▸ **What to do**
Check each line of the data below for the word "brick", then extract the ones that have it.
══════════
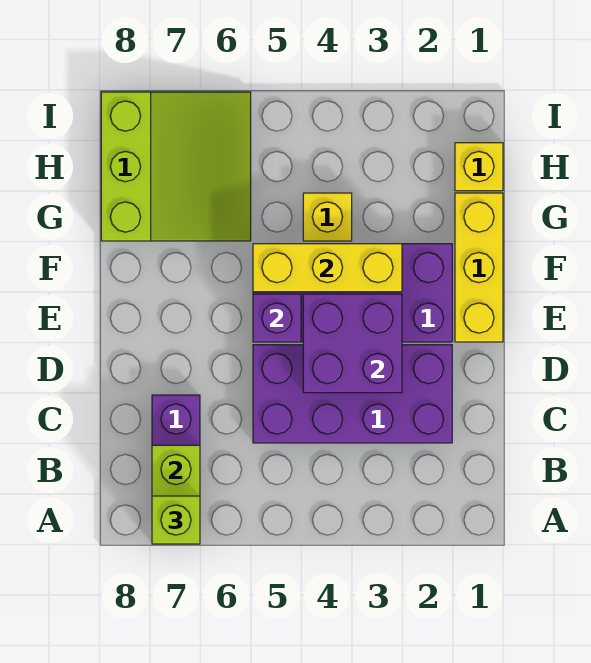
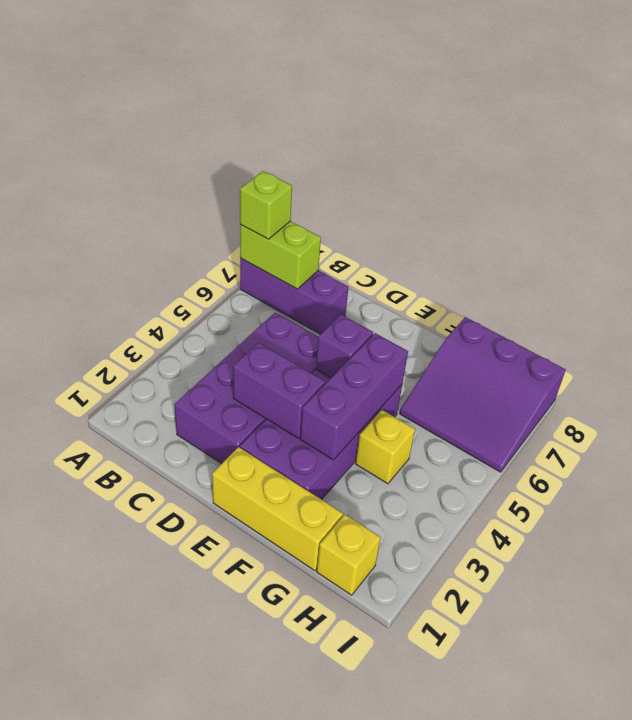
purple 2x2 brick [303,294,402,393] -> purple 1x2 brick [233,343,325,438]
yellow 1x3 brick [253,244,402,292] -> purple 1x3 brick [300,333,408,460]
lime 3x3 slope [101,92,251,241] -> purple 3x3 slope [400,317,566,472]

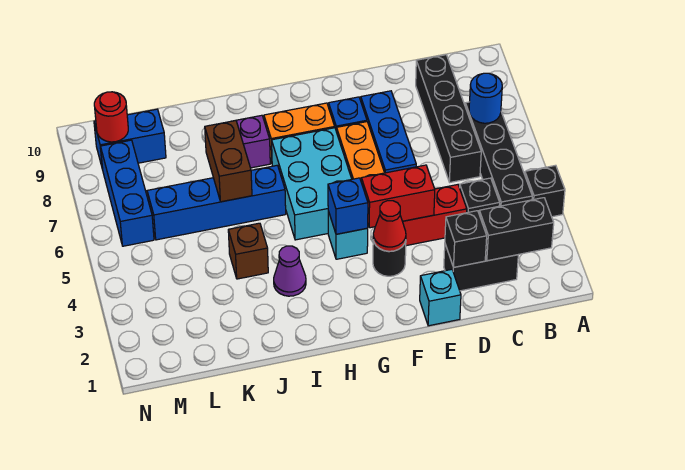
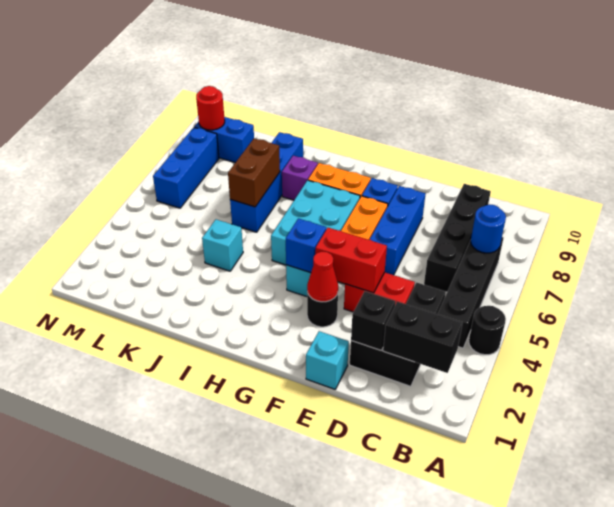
black 1x1 brick [525,165,565,217] -> black 1x1 round brick [469,306,506,355]
purple 1x1 cone [274,246,306,296] -> none
blue 1x4 brick [147,165,286,240] -> blue 1x4 brick turned to [230,132,303,232]
brown 1x1 brick [228,223,268,279] -> cyan 1x1 brick [202,219,243,271]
══════════
▸ **Answer for this exercise**
purple 2x2 brick [303,294,402,393] -> purple 1x2 brick [233,343,325,438]
yellow 1x3 brick [253,244,402,292] -> purple 1x3 brick [300,333,408,460]
black 1x1 brick [525,165,565,217] -> black 1x1 round brick [469,306,506,355]
blue 1x4 brick [147,165,286,240] -> blue 1x4 brick turned to [230,132,303,232]
brown 1x1 brick [228,223,268,279] -> cyan 1x1 brick [202,219,243,271]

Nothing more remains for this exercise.